Study material:
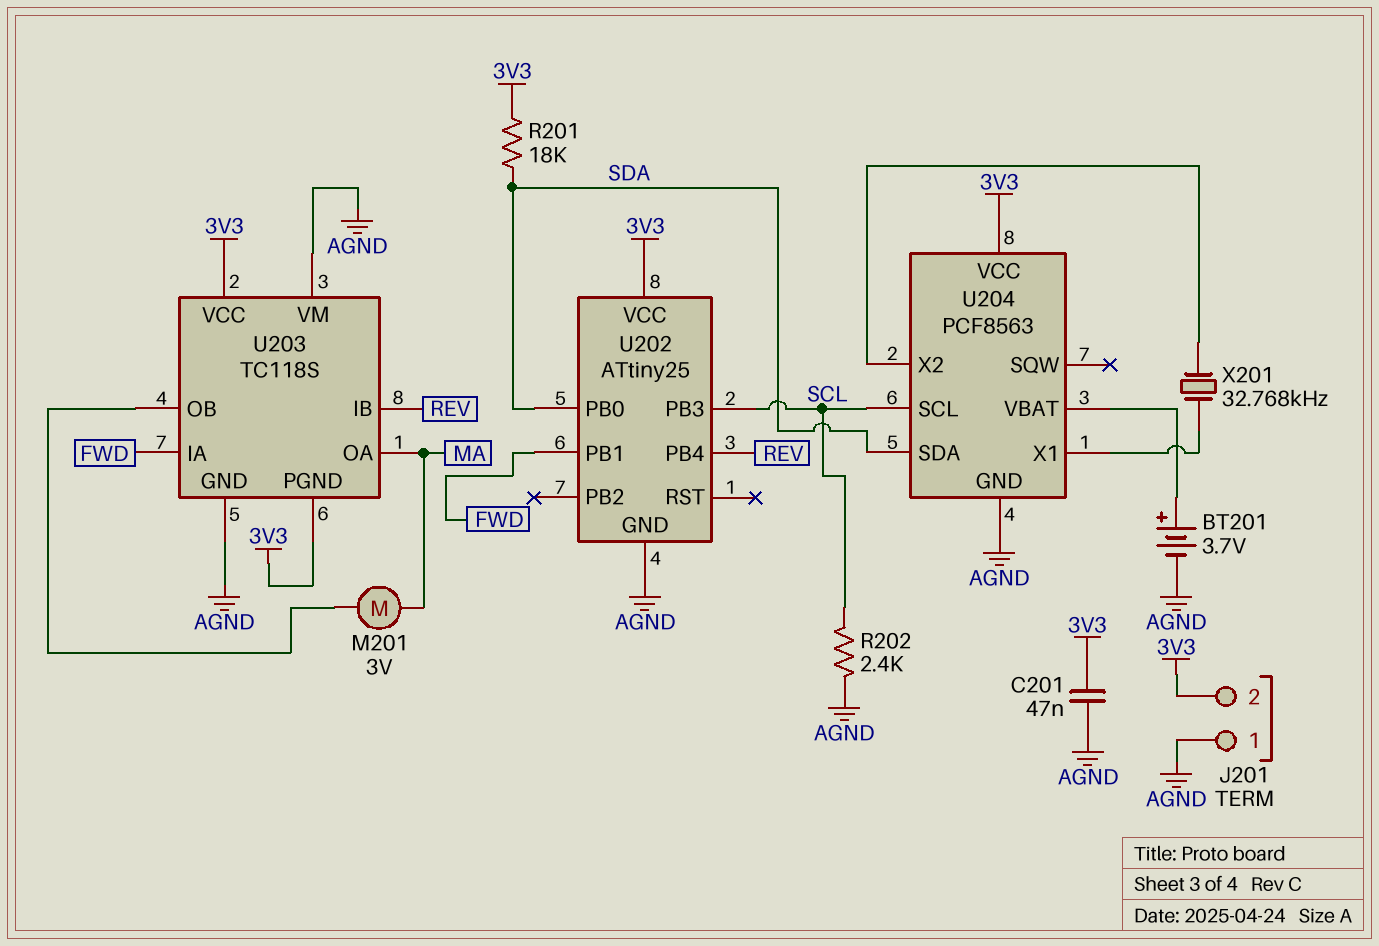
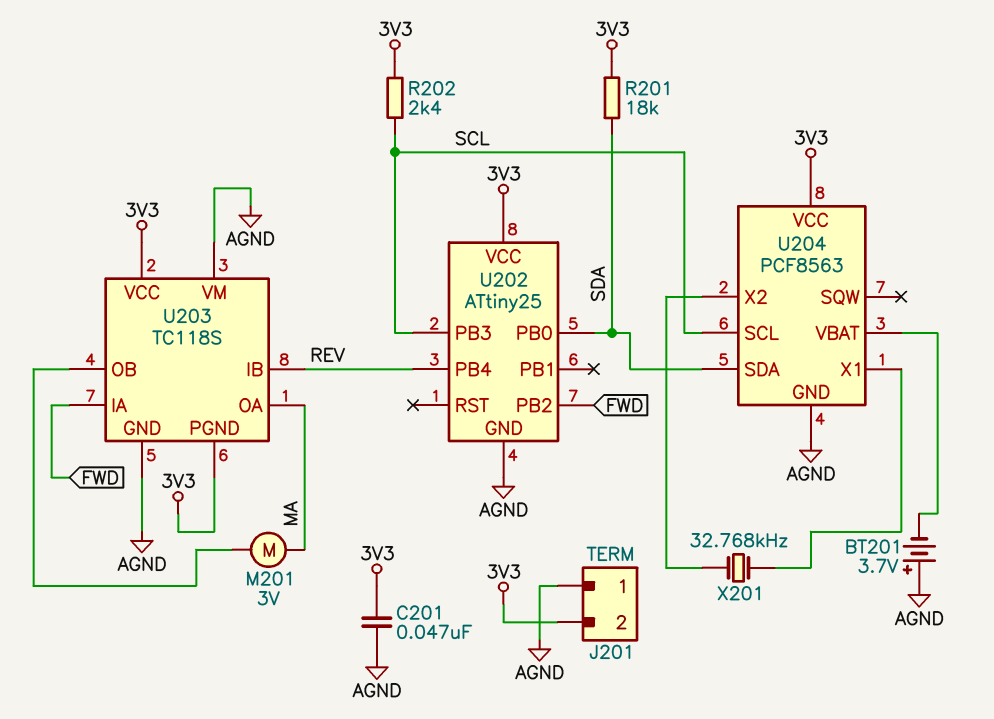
BT201: 3.7V (plus U204/VBAT, minus AGND) -> 3.7V (plus AGND, minus U204/VBAT)
R202: 2.4k (AGND, SCL) -> 2.4k (3V3, SCL)
U202 pin PB1: FWD -> none
U202 pin PB2: none -> FWD

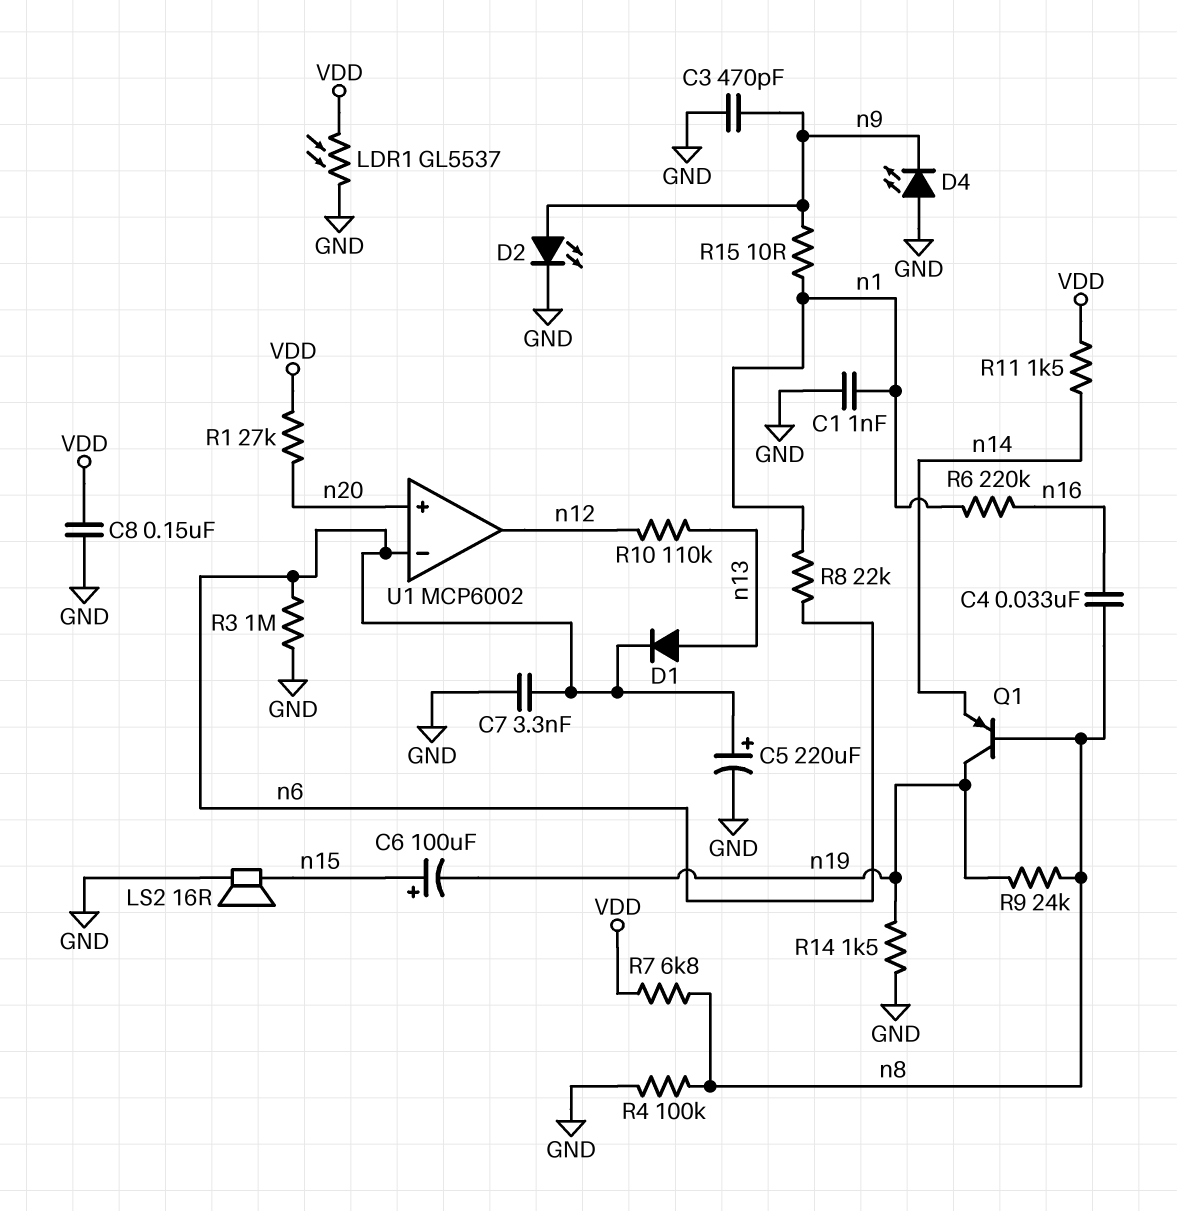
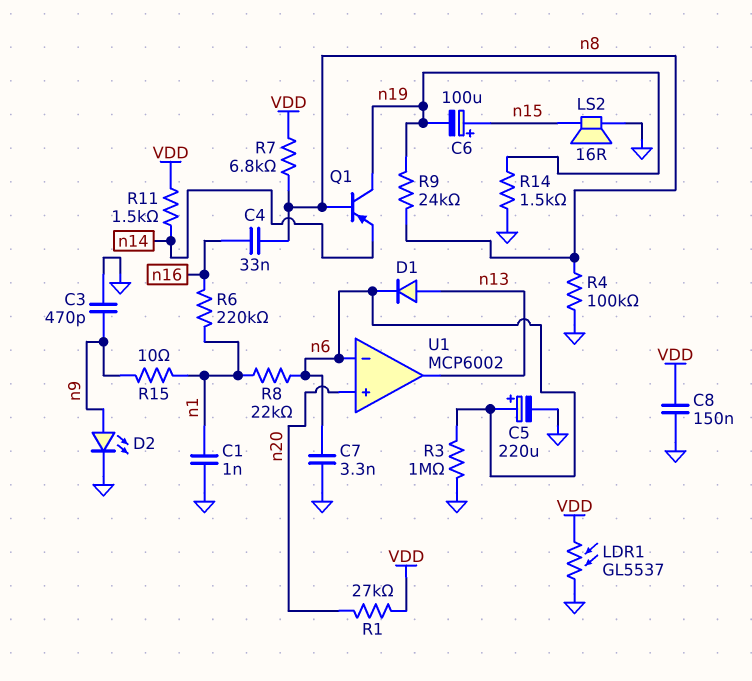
D4: LED (A GND, K n9) -> none
R10: 110k (n12, n13) -> none
U1 pin out: n12 -> n13

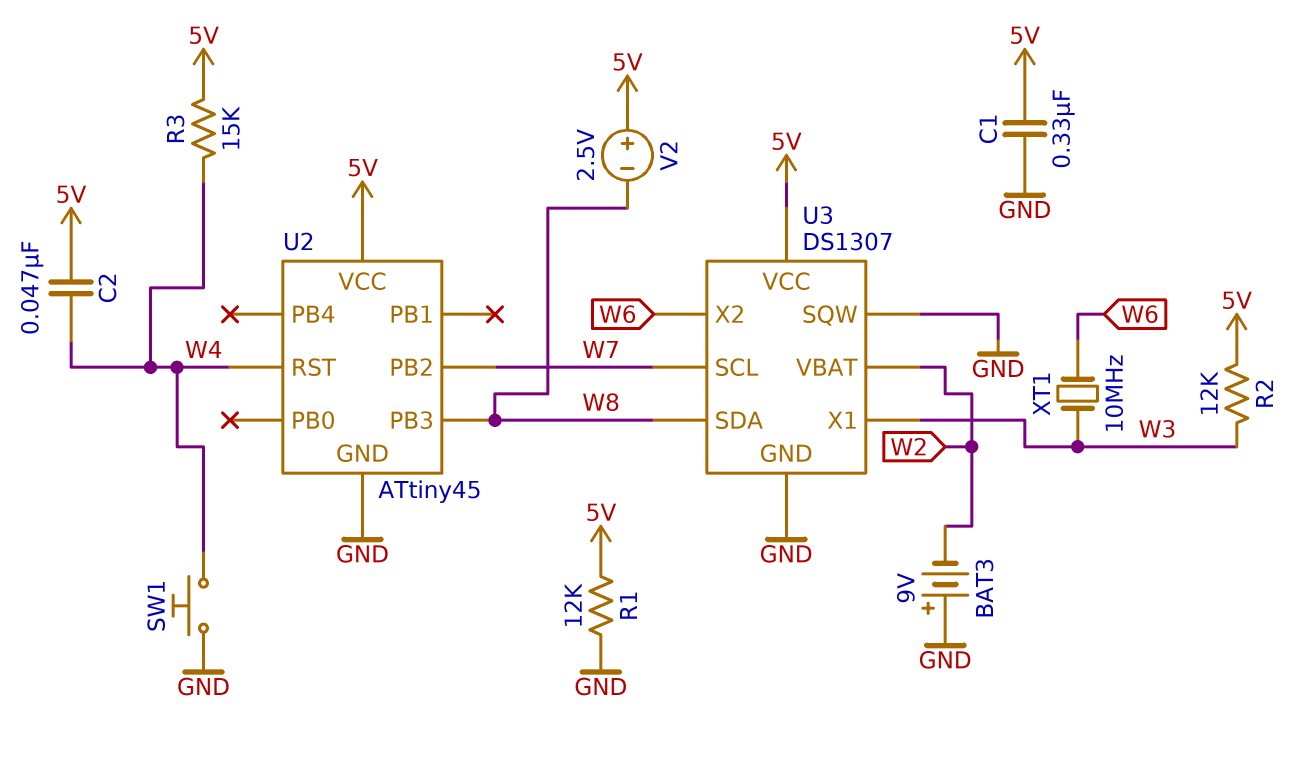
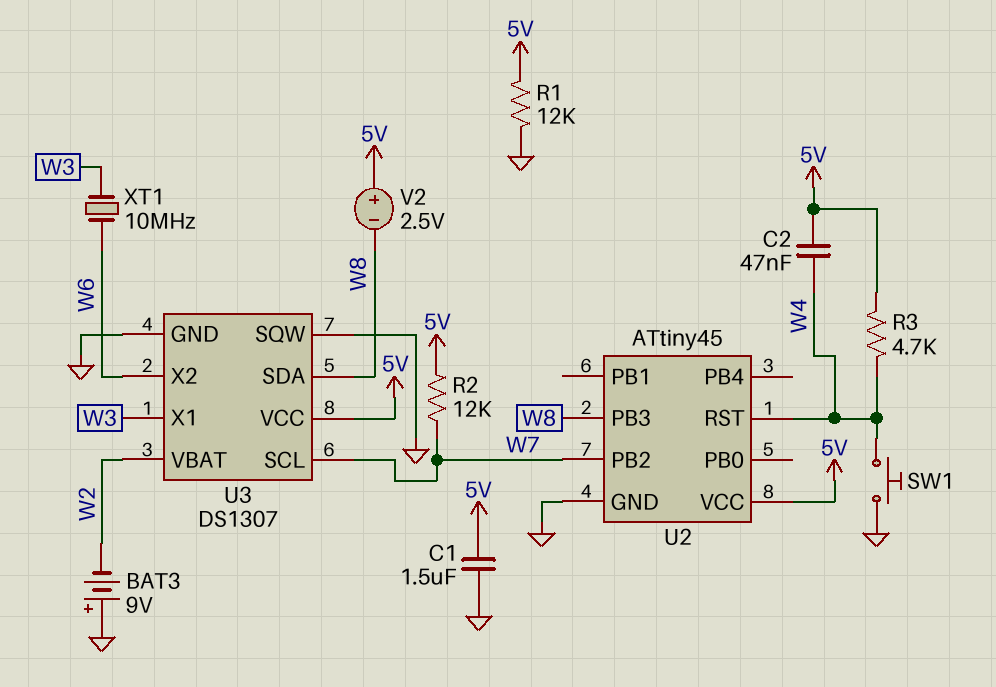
C1: 330nF (5V, GND) -> 1.5uF (5V, GND)
R2: 12k (5V, W3) -> 12k (5V, W7)
R3: 15k (5V, W4) -> 4.7k (5V, W4)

Exercise aim: Word for word, restate the lines from the line with "D4: LED (A GND, K n9) -> none" through the last line of the entries, and nothing beyond them. Omit pictures.

Result of the task:
D4: LED (A GND, K n9) -> none
R10: 110k (n12, n13) -> none
U1 pin out: n12 -> n13

C1: 330nF (5V, GND) -> 1.5uF (5V, GND)
R2: 12k (5V, W3) -> 12k (5V, W7)
R3: 15k (5V, W4) -> 4.7k (5V, W4)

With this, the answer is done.